----- DATA -----

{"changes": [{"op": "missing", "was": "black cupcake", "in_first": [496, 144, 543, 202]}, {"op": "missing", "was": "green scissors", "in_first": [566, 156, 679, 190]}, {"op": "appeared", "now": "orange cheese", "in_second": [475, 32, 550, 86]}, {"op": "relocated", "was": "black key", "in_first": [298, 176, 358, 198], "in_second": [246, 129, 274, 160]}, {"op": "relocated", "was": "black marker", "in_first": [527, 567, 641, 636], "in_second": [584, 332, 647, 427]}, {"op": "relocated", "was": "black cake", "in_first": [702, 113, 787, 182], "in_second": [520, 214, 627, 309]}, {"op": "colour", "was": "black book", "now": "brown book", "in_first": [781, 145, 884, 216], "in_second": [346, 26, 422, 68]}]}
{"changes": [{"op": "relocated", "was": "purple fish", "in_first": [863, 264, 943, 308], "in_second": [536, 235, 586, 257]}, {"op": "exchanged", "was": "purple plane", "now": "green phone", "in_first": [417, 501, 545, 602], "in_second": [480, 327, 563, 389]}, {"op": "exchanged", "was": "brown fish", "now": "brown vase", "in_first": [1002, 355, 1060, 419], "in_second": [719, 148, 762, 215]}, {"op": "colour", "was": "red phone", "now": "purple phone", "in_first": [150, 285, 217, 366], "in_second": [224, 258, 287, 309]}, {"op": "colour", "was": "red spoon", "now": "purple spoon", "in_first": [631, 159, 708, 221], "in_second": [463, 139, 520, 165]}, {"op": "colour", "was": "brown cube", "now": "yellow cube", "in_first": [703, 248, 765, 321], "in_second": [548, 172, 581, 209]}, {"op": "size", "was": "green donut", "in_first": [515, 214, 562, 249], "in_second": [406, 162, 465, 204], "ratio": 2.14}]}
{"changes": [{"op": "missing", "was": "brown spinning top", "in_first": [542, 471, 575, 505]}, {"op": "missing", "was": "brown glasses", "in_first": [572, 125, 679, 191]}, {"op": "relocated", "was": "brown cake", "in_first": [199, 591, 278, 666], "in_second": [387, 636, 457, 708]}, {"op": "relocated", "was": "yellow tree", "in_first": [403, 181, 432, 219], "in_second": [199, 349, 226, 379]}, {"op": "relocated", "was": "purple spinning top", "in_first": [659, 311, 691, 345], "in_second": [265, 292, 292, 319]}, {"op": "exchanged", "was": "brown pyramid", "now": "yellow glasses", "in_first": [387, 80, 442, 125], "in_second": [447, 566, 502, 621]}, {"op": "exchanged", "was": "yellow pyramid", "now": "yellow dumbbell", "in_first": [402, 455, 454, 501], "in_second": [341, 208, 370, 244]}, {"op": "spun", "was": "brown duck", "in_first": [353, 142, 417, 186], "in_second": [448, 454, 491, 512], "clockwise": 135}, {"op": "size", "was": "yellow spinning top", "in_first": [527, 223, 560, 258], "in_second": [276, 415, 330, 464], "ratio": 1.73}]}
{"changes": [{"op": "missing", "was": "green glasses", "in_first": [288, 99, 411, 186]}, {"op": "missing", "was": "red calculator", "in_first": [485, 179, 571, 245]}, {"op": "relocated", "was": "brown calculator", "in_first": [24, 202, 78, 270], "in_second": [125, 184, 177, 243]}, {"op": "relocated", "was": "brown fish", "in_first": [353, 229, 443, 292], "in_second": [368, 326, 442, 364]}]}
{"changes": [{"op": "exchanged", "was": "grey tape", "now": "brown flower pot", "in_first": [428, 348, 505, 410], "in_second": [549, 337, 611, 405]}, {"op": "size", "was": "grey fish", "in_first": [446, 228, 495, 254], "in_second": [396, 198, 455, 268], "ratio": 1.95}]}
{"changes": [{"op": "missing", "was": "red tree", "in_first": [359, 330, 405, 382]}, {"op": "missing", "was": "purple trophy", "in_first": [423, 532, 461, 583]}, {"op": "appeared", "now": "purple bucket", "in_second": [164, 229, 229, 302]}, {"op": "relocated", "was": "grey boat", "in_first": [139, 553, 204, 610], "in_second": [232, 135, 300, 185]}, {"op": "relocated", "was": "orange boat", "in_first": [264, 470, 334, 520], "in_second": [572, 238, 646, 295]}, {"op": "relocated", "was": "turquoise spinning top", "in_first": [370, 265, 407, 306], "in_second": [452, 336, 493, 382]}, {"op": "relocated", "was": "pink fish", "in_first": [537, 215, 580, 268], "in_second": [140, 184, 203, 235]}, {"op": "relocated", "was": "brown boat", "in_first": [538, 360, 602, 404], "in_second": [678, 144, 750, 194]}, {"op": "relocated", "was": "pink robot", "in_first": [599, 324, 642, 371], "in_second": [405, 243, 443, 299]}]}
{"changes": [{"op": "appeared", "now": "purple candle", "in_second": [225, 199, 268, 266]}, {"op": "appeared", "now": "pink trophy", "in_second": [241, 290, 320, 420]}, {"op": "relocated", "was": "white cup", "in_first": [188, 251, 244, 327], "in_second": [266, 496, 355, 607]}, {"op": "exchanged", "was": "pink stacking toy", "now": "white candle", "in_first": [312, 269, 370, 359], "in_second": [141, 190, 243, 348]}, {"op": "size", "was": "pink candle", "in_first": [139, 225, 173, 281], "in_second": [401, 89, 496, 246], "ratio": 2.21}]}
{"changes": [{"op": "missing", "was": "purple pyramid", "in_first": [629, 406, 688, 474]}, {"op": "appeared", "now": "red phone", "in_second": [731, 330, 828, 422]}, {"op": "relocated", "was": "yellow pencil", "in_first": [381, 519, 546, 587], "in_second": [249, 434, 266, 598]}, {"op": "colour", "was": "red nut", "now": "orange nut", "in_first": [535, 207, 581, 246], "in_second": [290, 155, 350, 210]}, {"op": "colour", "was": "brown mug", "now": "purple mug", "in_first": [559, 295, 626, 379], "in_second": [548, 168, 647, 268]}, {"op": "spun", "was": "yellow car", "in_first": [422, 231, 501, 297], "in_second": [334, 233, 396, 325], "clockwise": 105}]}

-----

#### PROBLEM REQUIREMENTS
Each entry must be output exactly as it was written.

#### WRITTEN RESPONSE
{"changes": [{"op": "missing", "was": "black cupcake", "in_first": [496, 144, 543, 202]}, {"op": "missing", "was": "green scissors", "in_first": [566, 156, 679, 190]}, {"op": "appeared", "now": "orange cheese", "in_second": [475, 32, 550, 86]}, {"op": "relocated", "was": "black key", "in_first": [298, 176, 358, 198], "in_second": [246, 129, 274, 160]}, {"op": "relocated", "was": "black marker", "in_first": [527, 567, 641, 636], "in_second": [584, 332, 647, 427]}, {"op": "relocated", "was": "black cake", "in_first": [702, 113, 787, 182], "in_second": [520, 214, 627, 309]}, {"op": "colour", "was": "black book", "now": "brown book", "in_first": [781, 145, 884, 216], "in_second": [346, 26, 422, 68]}]}
{"changes": [{"op": "relocated", "was": "purple fish", "in_first": [863, 264, 943, 308], "in_second": [536, 235, 586, 257]}, {"op": "exchanged", "was": "purple plane", "now": "green phone", "in_first": [417, 501, 545, 602], "in_second": [480, 327, 563, 389]}, {"op": "exchanged", "was": "brown fish", "now": "brown vase", "in_first": [1002, 355, 1060, 419], "in_second": [719, 148, 762, 215]}, {"op": "colour", "was": "red phone", "now": "purple phone", "in_first": [150, 285, 217, 366], "in_second": [224, 258, 287, 309]}, {"op": "colour", "was": "red spoon", "now": "purple spoon", "in_first": [631, 159, 708, 221], "in_second": [463, 139, 520, 165]}, {"op": "colour", "was": "brown cube", "now": "yellow cube", "in_first": [703, 248, 765, 321], "in_second": [548, 172, 581, 209]}, {"op": "size", "was": "green donut", "in_first": [515, 214, 562, 249], "in_second": [406, 162, 465, 204], "ratio": 2.14}]}
{"changes": [{"op": "missing", "was": "brown spinning top", "in_first": [542, 471, 575, 505]}, {"op": "missing", "was": "brown glasses", "in_first": [572, 125, 679, 191]}, {"op": "relocated", "was": "brown cake", "in_first": [199, 591, 278, 666], "in_second": [387, 636, 457, 708]}, {"op": "relocated", "was": "yellow tree", "in_first": [403, 181, 432, 219], "in_second": [199, 349, 226, 379]}, {"op": "relocated", "was": "purple spinning top", "in_first": [659, 311, 691, 345], "in_second": [265, 292, 292, 319]}, {"op": "exchanged", "was": "brown pyramid", "now": "yellow glasses", "in_first": [387, 80, 442, 125], "in_second": [447, 566, 502, 621]}, {"op": "exchanged", "was": "yellow pyramid", "now": "yellow dumbbell", "in_first": [402, 455, 454, 501], "in_second": [341, 208, 370, 244]}, {"op": "spun", "was": "brown duck", "in_first": [353, 142, 417, 186], "in_second": [448, 454, 491, 512], "clockwise": 135}, {"op": "size", "was": "yellow spinning top", "in_first": [527, 223, 560, 258], "in_second": [276, 415, 330, 464], "ratio": 1.73}]}
{"changes": [{"op": "missing", "was": "green glasses", "in_first": [288, 99, 411, 186]}, {"op": "missing", "was": "red calculator", "in_first": [485, 179, 571, 245]}, {"op": "relocated", "was": "brown calculator", "in_first": [24, 202, 78, 270], "in_second": [125, 184, 177, 243]}, {"op": "relocated", "was": "brown fish", "in_first": [353, 229, 443, 292], "in_second": [368, 326, 442, 364]}]}
{"changes": [{"op": "exchanged", "was": "grey tape", "now": "brown flower pot", "in_first": [428, 348, 505, 410], "in_second": [549, 337, 611, 405]}, {"op": "size", "was": "grey fish", "in_first": [446, 228, 495, 254], "in_second": [396, 198, 455, 268], "ratio": 1.95}]}
{"changes": [{"op": "missing", "was": "red tree", "in_first": [359, 330, 405, 382]}, {"op": "missing", "was": "purple trophy", "in_first": [423, 532, 461, 583]}, {"op": "appeared", "now": "purple bucket", "in_second": [164, 229, 229, 302]}, {"op": "relocated", "was": "grey boat", "in_first": [139, 553, 204, 610], "in_second": [232, 135, 300, 185]}, {"op": "relocated", "was": "orange boat", "in_first": [264, 470, 334, 520], "in_second": [572, 238, 646, 295]}, {"op": "relocated", "was": "turquoise spinning top", "in_first": [370, 265, 407, 306], "in_second": [452, 336, 493, 382]}, {"op": "relocated", "was": "pink fish", "in_first": [537, 215, 580, 268], "in_second": [140, 184, 203, 235]}, {"op": "relocated", "was": "brown boat", "in_first": [538, 360, 602, 404], "in_second": [678, 144, 750, 194]}, {"op": "relocated", "was": "pink robot", "in_first": [599, 324, 642, 371], "in_second": [405, 243, 443, 299]}]}
{"changes": [{"op": "appeared", "now": "purple candle", "in_second": [225, 199, 268, 266]}, {"op": "appeared", "now": "pink trophy", "in_second": [241, 290, 320, 420]}, {"op": "relocated", "was": "white cup", "in_first": [188, 251, 244, 327], "in_second": [266, 496, 355, 607]}, {"op": "exchanged", "was": "pink stacking toy", "now": "white candle", "in_first": [312, 269, 370, 359], "in_second": [141, 190, 243, 348]}, {"op": "size", "was": "pink candle", "in_first": [139, 225, 173, 281], "in_second": [401, 89, 496, 246], "ratio": 2.21}]}
{"changes": [{"op": "missing", "was": "purple pyramid", "in_first": [629, 406, 688, 474]}, {"op": "appeared", "now": "red phone", "in_second": [731, 330, 828, 422]}, {"op": "relocated", "was": "yellow pencil", "in_first": [381, 519, 546, 587], "in_second": [249, 434, 266, 598]}, {"op": "colour", "was": "red nut", "now": "orange nut", "in_first": [535, 207, 581, 246], "in_second": [290, 155, 350, 210]}, {"op": "colour", "was": "brown mug", "now": "purple mug", "in_first": [559, 295, 626, 379], "in_second": [548, 168, 647, 268]}, {"op": "spun", "was": "yellow car", "in_first": [422, 231, 501, 297], "in_second": [334, 233, 396, 325], "clockwise": 105}]}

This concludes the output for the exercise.